Your task:
All of the entries below should be returned verbatim, apart from the pictures.

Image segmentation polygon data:
*** Begin section ***

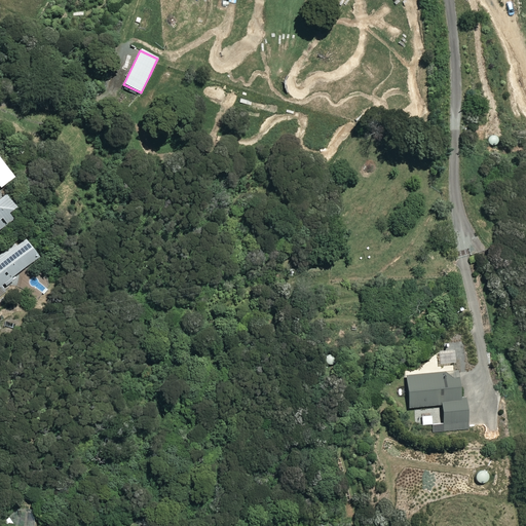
[(0,232),(13,223),(7,215),(15,209),(6,195),(0,198),(0,188),(13,179),(0,158),(0,232)]
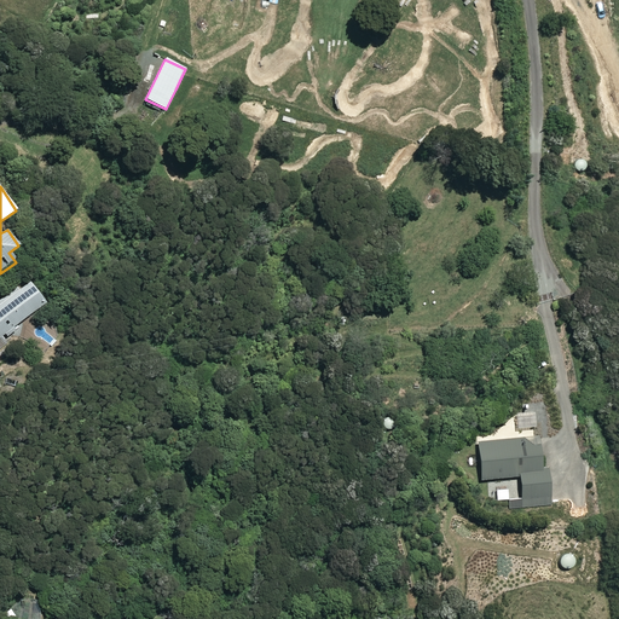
[(45,302),(29,282),(19,290),(16,288),(0,300),(0,347),(0,348),(0,347),(0,337),(4,335),(6,337),(15,330),(13,328),(45,302)]
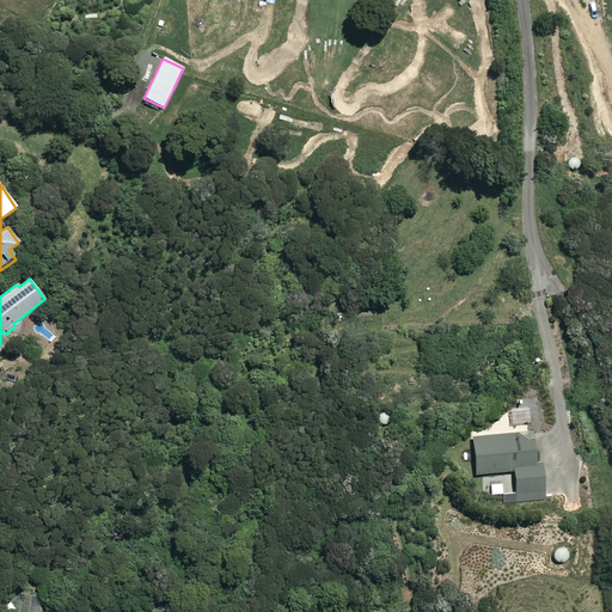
[(530,418),(528,405),(508,408),(509,420),(530,418)]
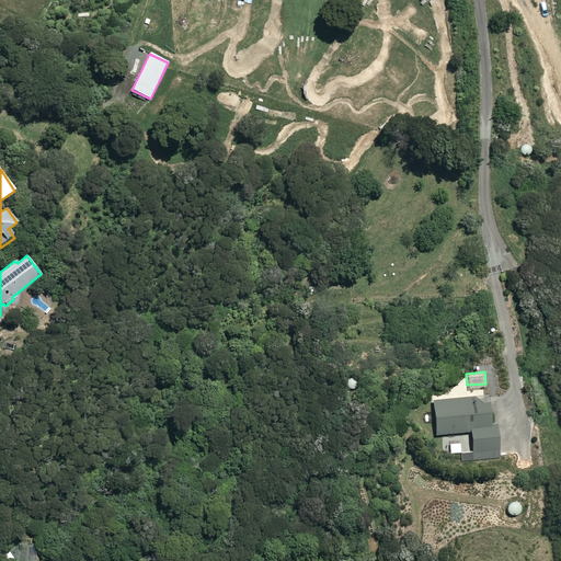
[(491,425),(488,397),(433,401),(436,435),(471,432),(473,458),(499,456),(496,424),(491,425)]
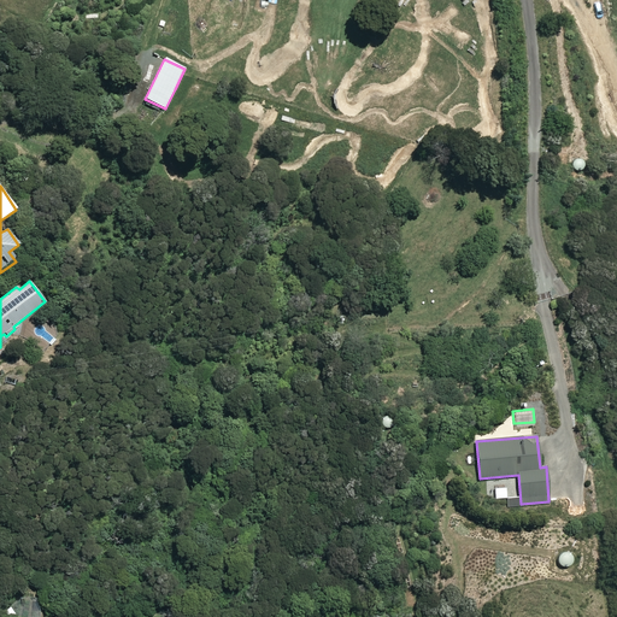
[(507,499),(507,485),(492,486),(493,500),(507,499)]
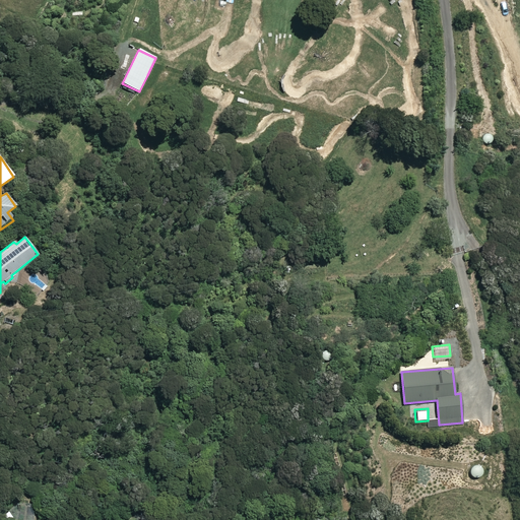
All buildings are outlined.
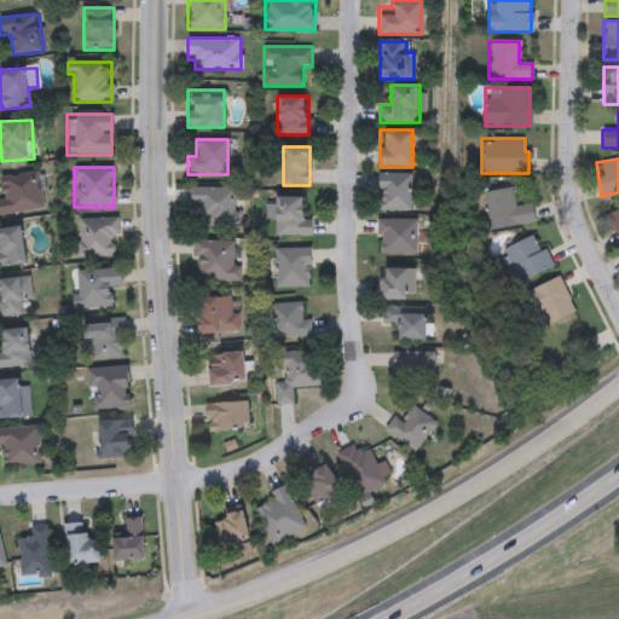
[(1,215),(0,206),(0,178),(36,173),(41,209),(1,215)]
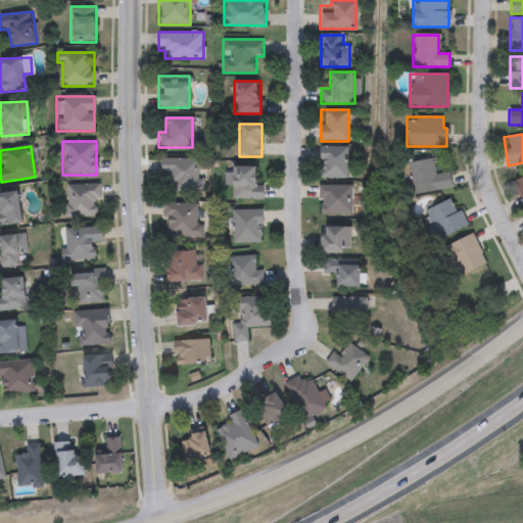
[(347,179),(321,179),(321,146),(347,146),(347,179)]
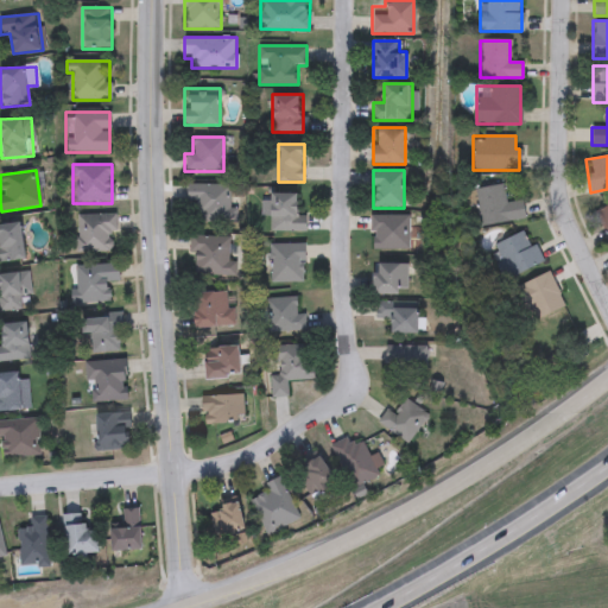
[(229,208),(236,208),(236,223),(189,223),(189,184),(229,184),(229,208)]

*** End section ***

Answer to this task:
[(0,232),(13,223),(7,215),(15,209),(6,195),(0,198),(0,188),(13,179),(0,158),(0,232)]
[(45,302),(29,282),(19,290),(16,288),(0,300),(0,347),(0,348),(0,347),(0,337),(4,335),(6,337),(15,330),(13,328),(45,302)]
[(530,418),(528,405),(508,408),(509,420),(530,418)]
[(491,425),(488,397),(433,401),(436,435),(471,432),(473,458),(499,456),(496,424),(491,425)]
[(507,499),(507,485),(492,486),(493,500),(507,499)]
All buildings are outlined.
[(1,215),(0,206),(0,178),(36,173),(41,209),(1,215)]
[(347,179),(321,179),(321,146),(347,146),(347,179)]
[(229,208),(236,208),(236,223),(189,223),(189,184),(229,184),(229,208)]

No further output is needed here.